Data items
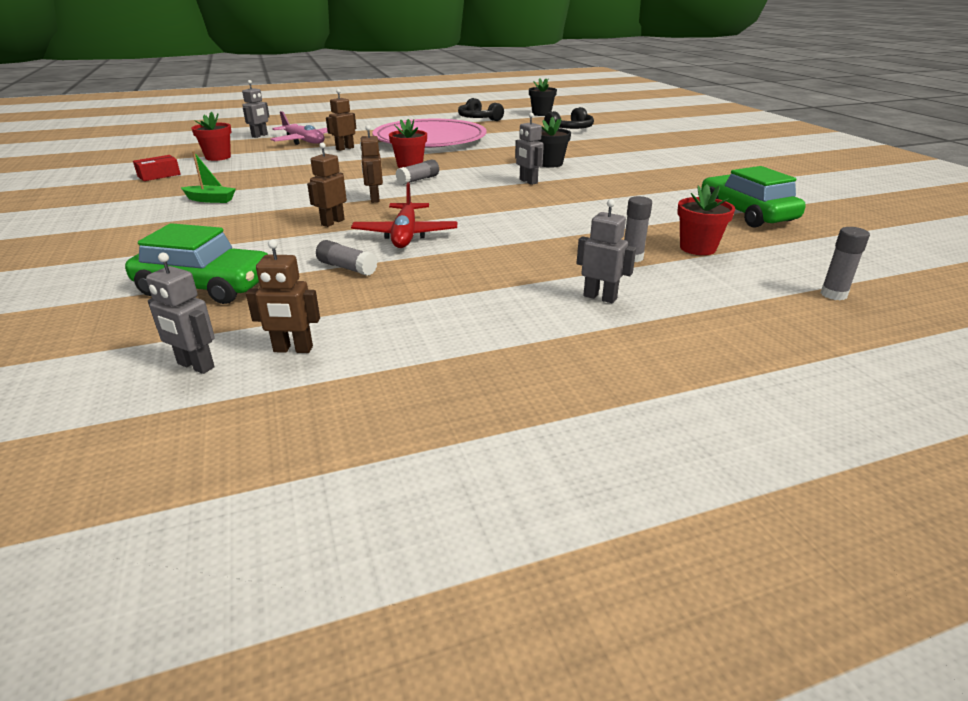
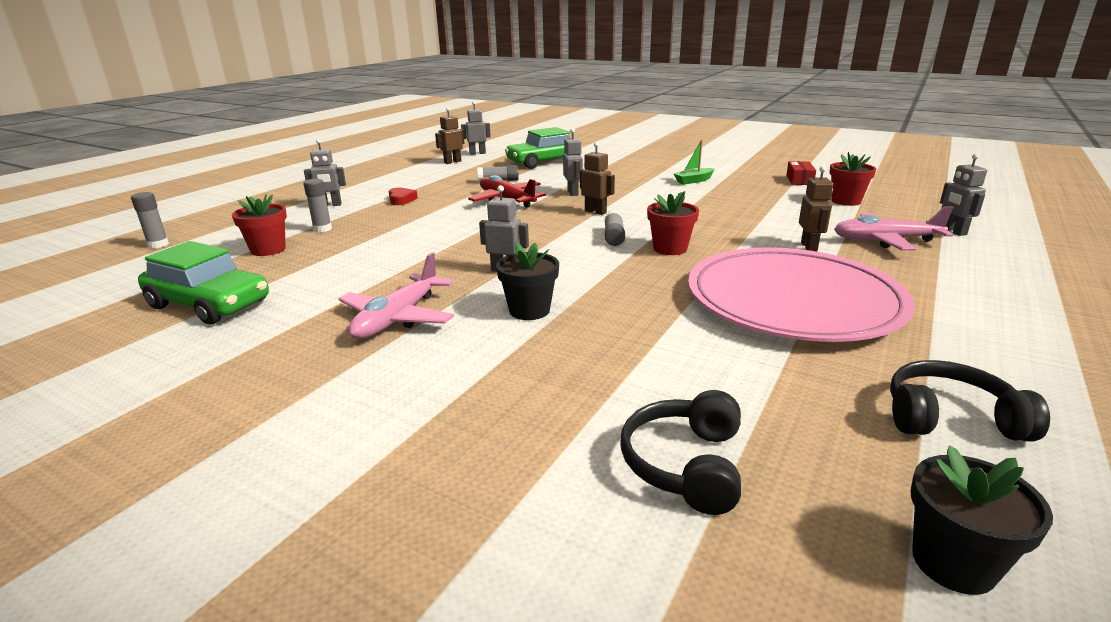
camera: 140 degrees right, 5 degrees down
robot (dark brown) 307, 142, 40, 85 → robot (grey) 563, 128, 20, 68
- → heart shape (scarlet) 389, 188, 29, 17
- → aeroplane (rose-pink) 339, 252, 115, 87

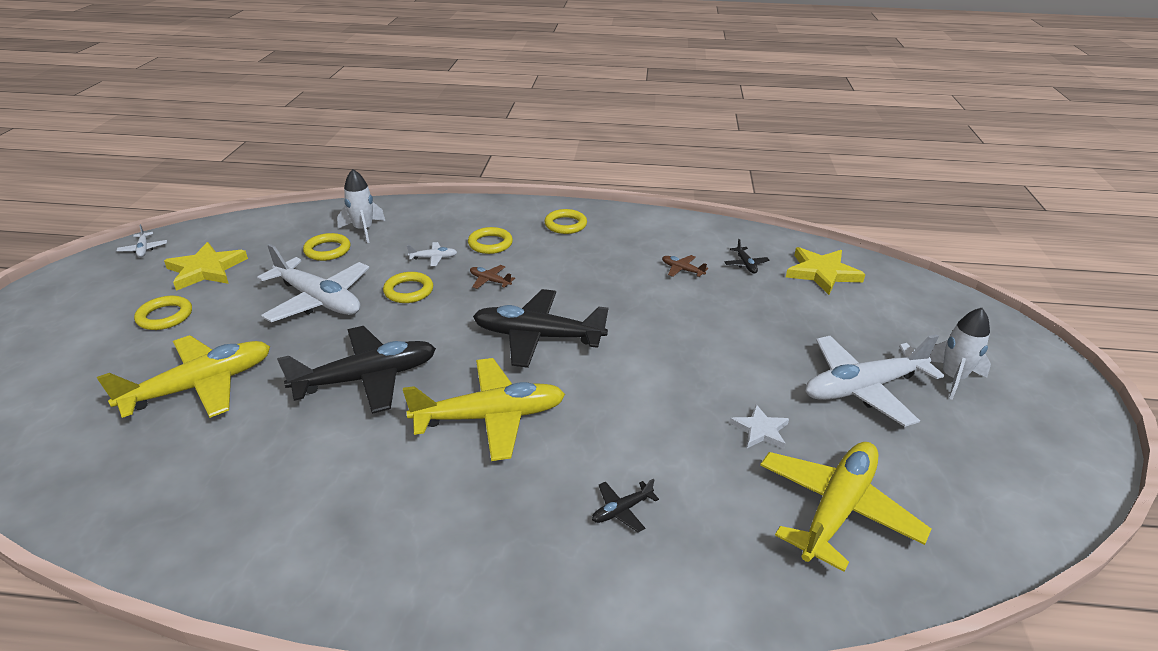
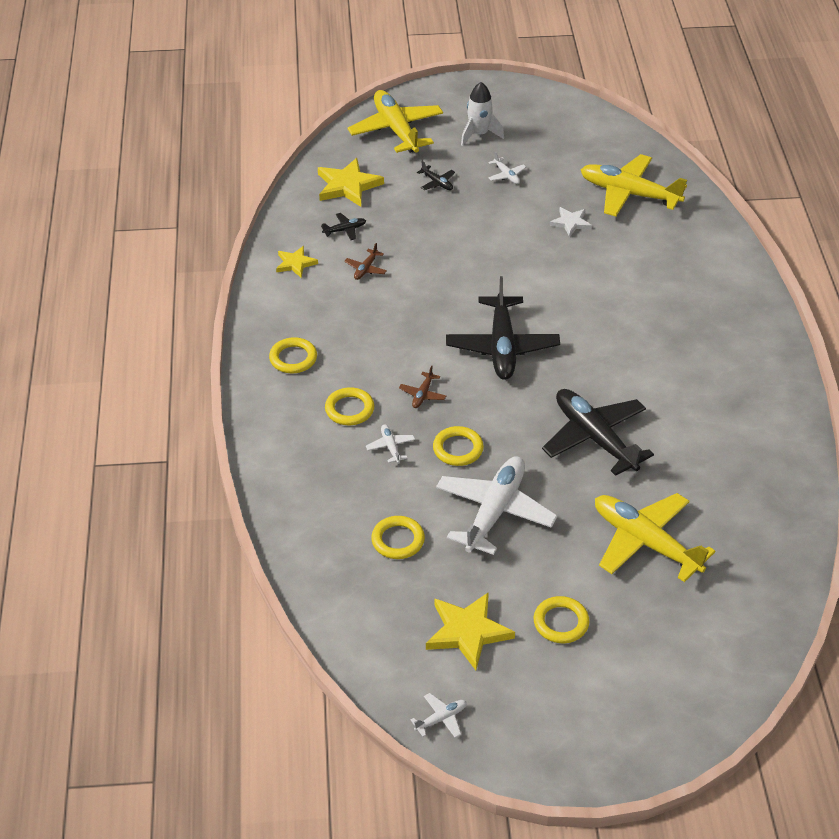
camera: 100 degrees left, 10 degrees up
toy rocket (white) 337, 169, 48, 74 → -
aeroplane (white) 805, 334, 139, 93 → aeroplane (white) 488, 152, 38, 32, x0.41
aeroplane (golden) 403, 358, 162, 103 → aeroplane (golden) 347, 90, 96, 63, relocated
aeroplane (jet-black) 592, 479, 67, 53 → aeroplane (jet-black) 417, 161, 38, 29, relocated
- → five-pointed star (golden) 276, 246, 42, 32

* * *

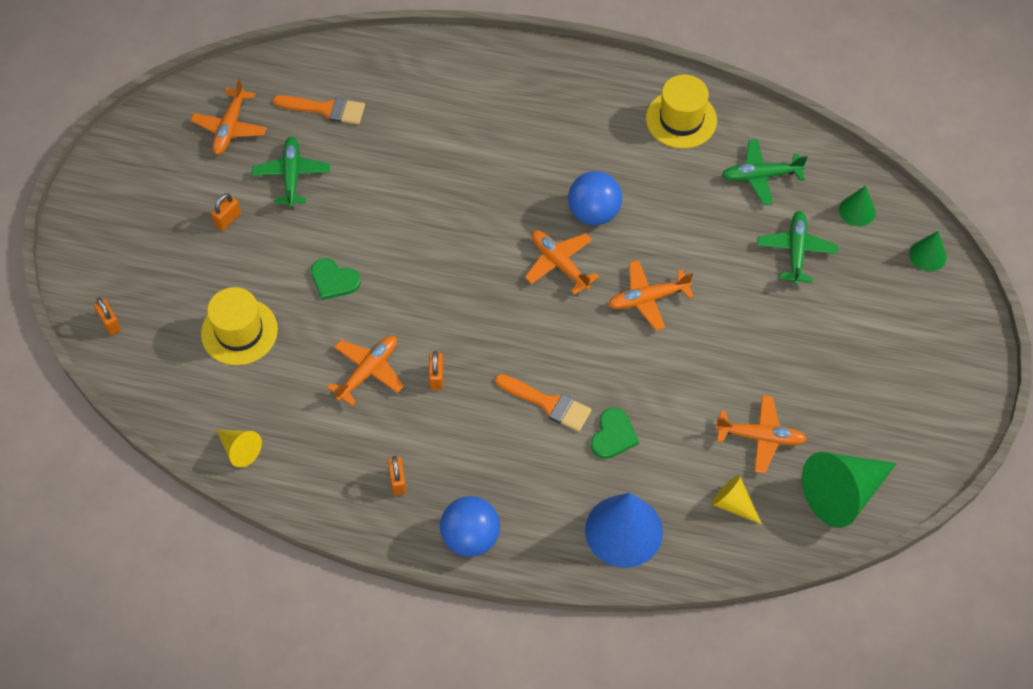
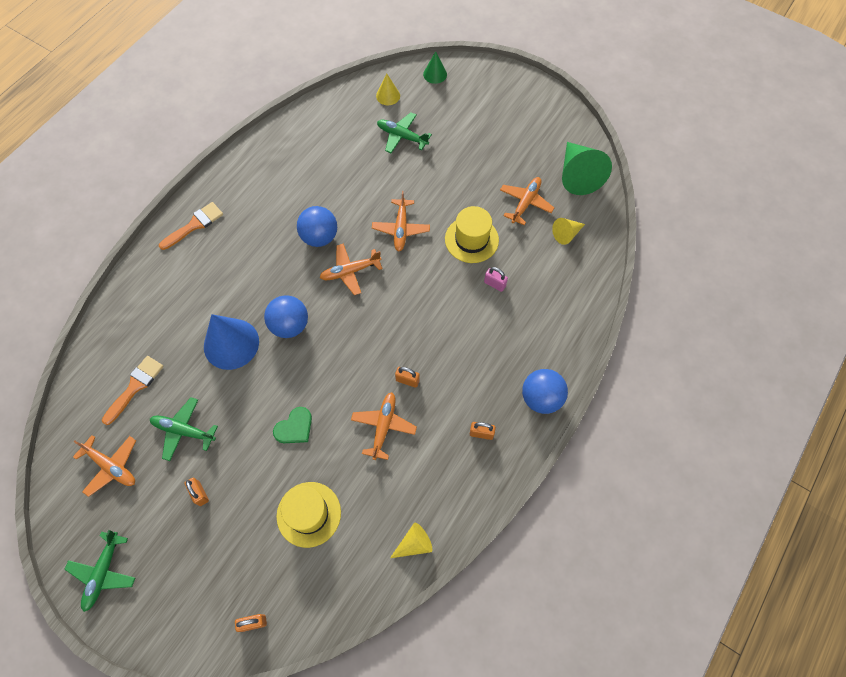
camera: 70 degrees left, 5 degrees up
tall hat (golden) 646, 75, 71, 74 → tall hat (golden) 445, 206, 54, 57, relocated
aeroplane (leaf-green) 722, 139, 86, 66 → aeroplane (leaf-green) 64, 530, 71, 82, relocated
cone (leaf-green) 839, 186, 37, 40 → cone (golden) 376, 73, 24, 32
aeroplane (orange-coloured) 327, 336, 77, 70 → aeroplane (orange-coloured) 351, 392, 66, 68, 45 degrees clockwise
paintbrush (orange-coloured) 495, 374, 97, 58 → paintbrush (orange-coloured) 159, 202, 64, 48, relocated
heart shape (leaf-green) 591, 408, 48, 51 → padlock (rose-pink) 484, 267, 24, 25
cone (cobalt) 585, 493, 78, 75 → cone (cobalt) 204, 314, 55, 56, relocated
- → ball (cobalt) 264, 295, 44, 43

Exercise directions: Reproduce, exactly as they stand in the data above, the lines from the one that holds "camera: 140 degrees right, 5 degrees down" to the one that holds "- → heart shape (scarlet) 389, 188, 29, 17", inclusive.

Exercise response:
camera: 140 degrees right, 5 degrees down
robot (dark brown) 307, 142, 40, 85 → robot (grey) 563, 128, 20, 68
- → heart shape (scarlet) 389, 188, 29, 17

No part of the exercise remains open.